-- Records for processing follows --

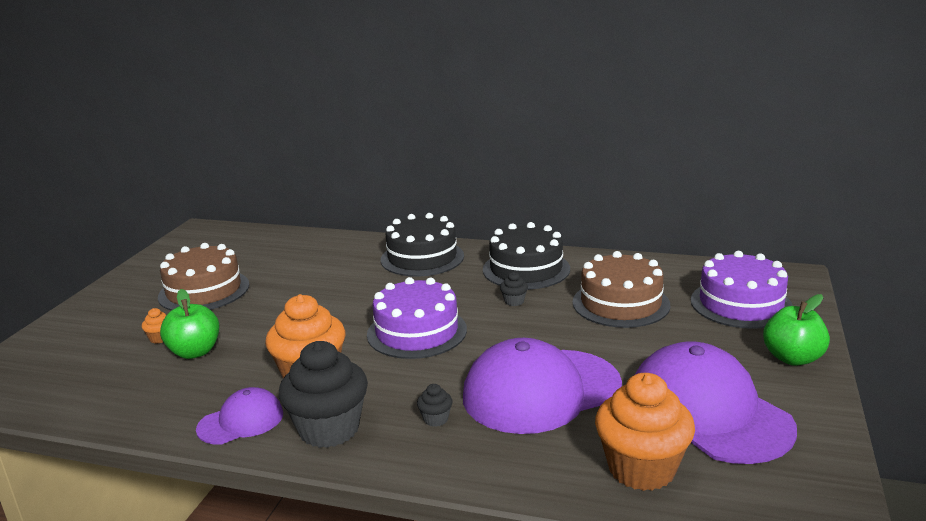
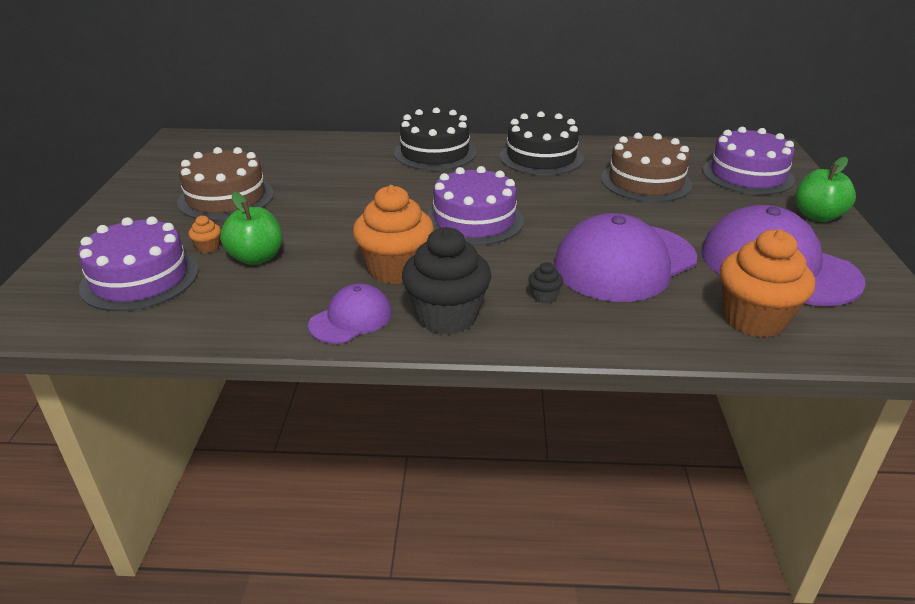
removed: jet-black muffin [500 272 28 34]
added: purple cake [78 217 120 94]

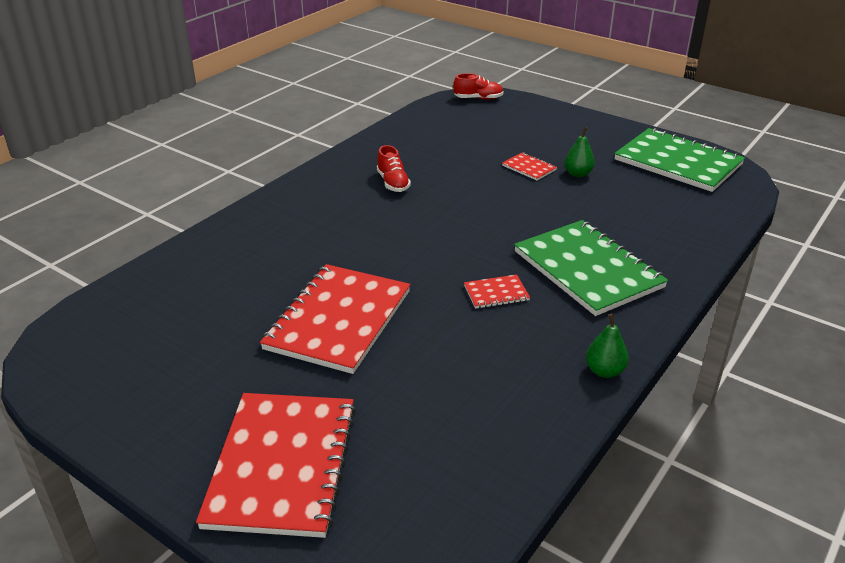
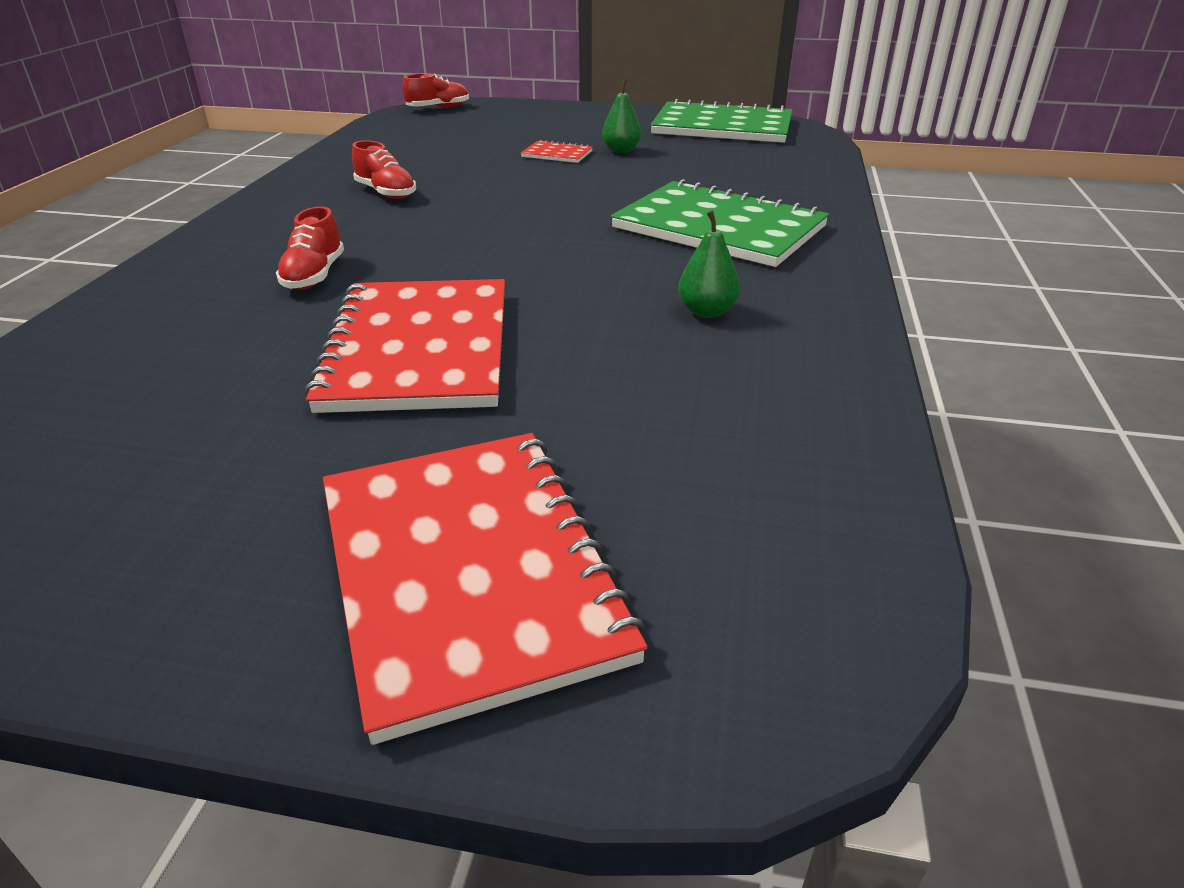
removed: red notepad [464 275 66 34]
added: red shoe [276 206 68 84]
moved: leaf-green pear [586 314 43 64] to [678 210 62 108]

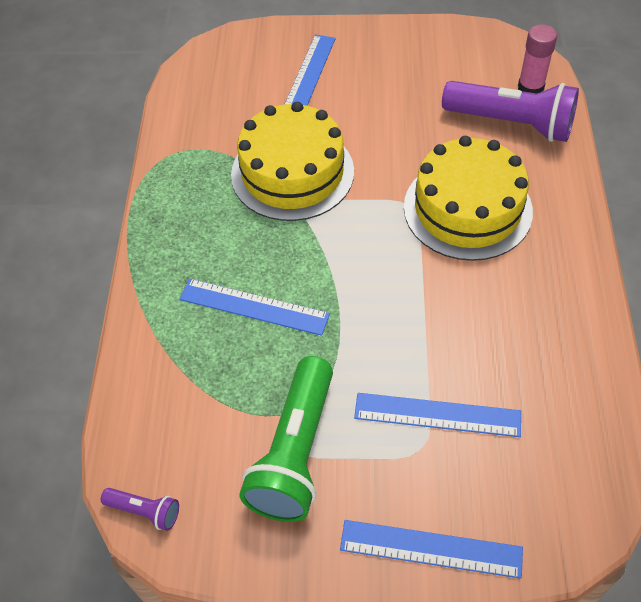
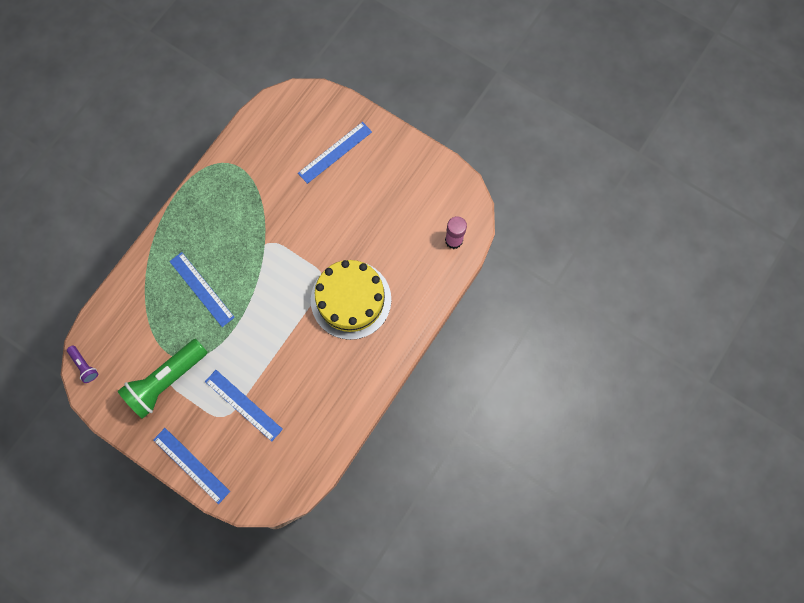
removed: bright yellow cake [231 102 123 119]; purple torch [442 81 137 61]

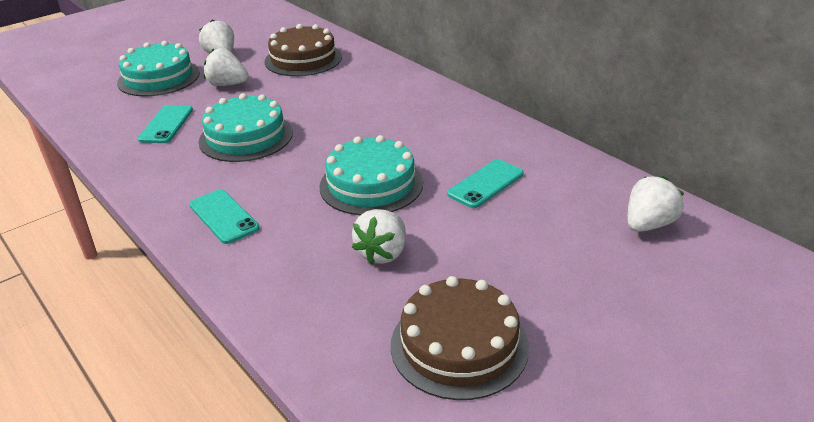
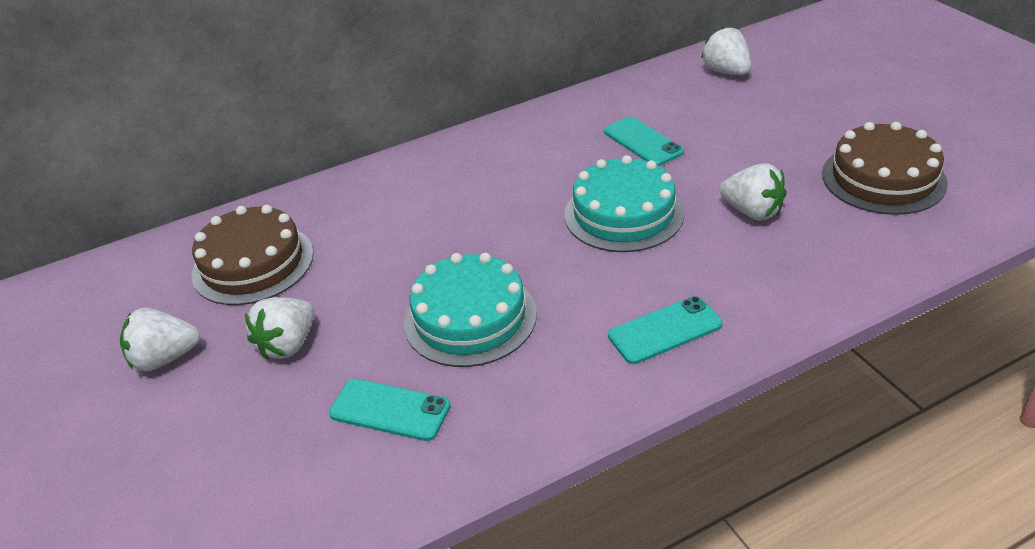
removed: teal cake [117 41 83 55]

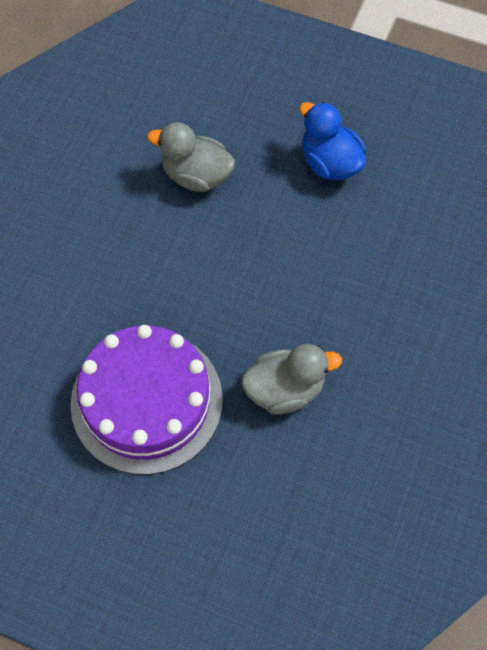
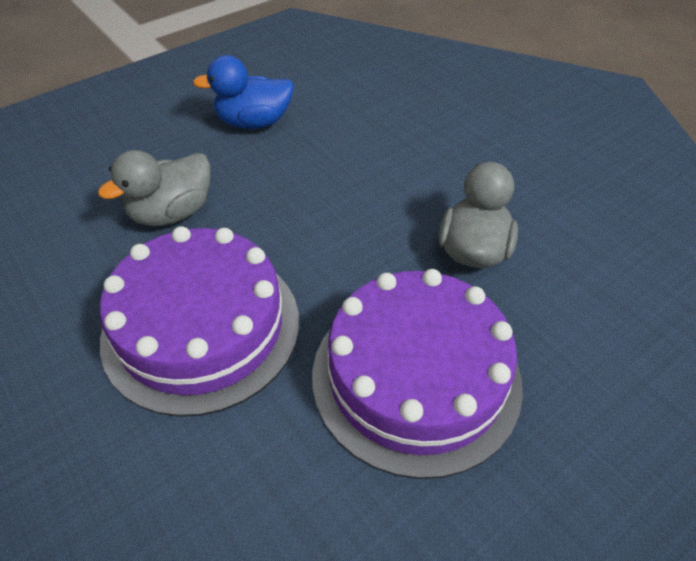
added: purple cake [100 226 199 191]

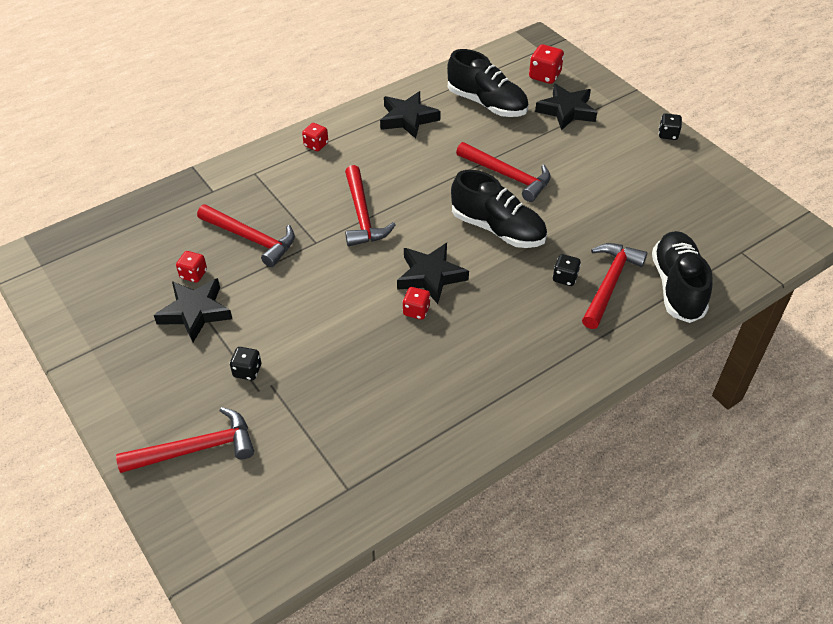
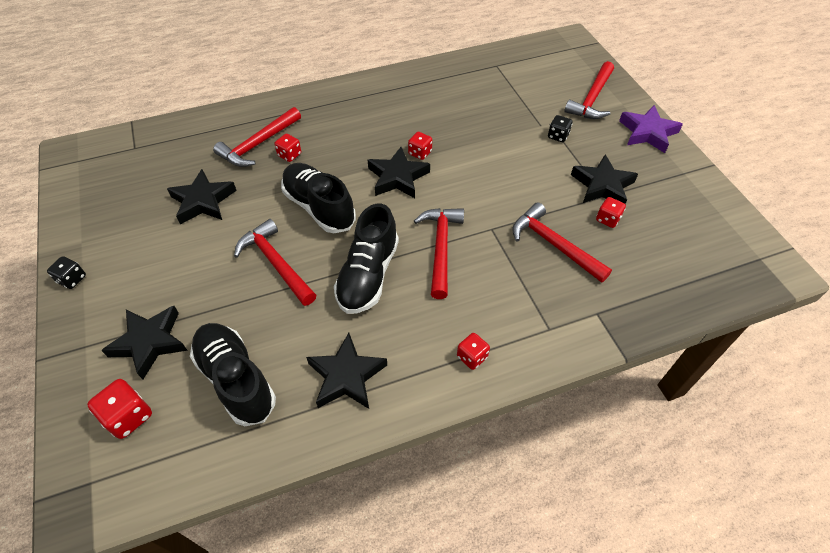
added: jet-black five-pointed star [167 169 70 56]; purple five-pointed star [619 105 64 48]
moved: jet-black shoe [652 231 61 92] to [334 204 65 110]
recoloured: jet-black dice [553 254 28 32] to red dice [274 134 27 28]
turned: red claw hammer [116 407 138 66] = [564 61 50 58] 60 degrees counterclockwise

-- Records for processing concluded --

▶ _Problem details_
A word-for-word copy of the records is needed, with no pictures carried over.

▶ _Written reply_
removed: jet-black muffin [500 272 28 34]
added: purple cake [78 217 120 94]

removed: red notepad [464 275 66 34]
added: red shoe [276 206 68 84]
moved: leaf-green pear [586 314 43 64] to [678 210 62 108]

removed: bright yellow cake [231 102 123 119]; purple torch [442 81 137 61]

removed: teal cake [117 41 83 55]

added: purple cake [100 226 199 191]

added: jet-black five-pointed star [167 169 70 56]; purple five-pointed star [619 105 64 48]
moved: jet-black shoe [652 231 61 92] to [334 204 65 110]
recoloured: jet-black dice [553 254 28 32] to red dice [274 134 27 28]
turned: red claw hammer [116 407 138 66] = [564 61 50 58] 60 degrees counterclockwise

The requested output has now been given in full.